■ Required work ■
Everything from the line containing "Q1: NPN BC337" through the final line of the records must be transcribed verbatim; nothing else belongs in the result.

■ Provided entries ■
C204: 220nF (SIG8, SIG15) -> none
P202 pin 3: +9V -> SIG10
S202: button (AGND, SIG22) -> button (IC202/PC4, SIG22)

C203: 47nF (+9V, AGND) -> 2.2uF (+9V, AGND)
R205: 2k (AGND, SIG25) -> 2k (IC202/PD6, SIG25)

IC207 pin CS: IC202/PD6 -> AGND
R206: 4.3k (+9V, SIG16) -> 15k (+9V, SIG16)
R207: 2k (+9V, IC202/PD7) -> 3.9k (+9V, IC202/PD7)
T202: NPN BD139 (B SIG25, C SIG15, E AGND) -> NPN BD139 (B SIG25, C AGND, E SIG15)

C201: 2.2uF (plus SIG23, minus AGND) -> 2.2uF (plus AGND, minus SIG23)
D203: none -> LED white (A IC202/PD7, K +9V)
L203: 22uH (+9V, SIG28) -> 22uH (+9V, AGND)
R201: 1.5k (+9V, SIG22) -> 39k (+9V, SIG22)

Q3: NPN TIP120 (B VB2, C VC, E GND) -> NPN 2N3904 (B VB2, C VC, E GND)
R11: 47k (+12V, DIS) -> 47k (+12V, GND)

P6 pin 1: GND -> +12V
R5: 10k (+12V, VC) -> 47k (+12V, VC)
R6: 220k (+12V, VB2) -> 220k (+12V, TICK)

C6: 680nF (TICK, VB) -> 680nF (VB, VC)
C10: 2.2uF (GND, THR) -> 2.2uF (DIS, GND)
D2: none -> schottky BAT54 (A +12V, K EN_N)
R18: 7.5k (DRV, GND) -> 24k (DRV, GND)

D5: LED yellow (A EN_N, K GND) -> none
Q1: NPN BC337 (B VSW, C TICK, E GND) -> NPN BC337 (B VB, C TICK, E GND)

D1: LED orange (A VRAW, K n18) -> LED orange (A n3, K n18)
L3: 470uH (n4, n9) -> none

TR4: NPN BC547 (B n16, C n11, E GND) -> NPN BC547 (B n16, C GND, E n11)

■ Solution ■
Q1: NPN BC337 (B VSW, C TICK, E GND) -> NPN BC337 (B VB, C TICK, E GND)

D1: LED orange (A VRAW, K n18) -> LED orange (A n3, K n18)
L3: 470uH (n4, n9) -> none

TR4: NPN BC547 (B n16, C n11, E GND) -> NPN BC547 (B n16, C GND, E n11)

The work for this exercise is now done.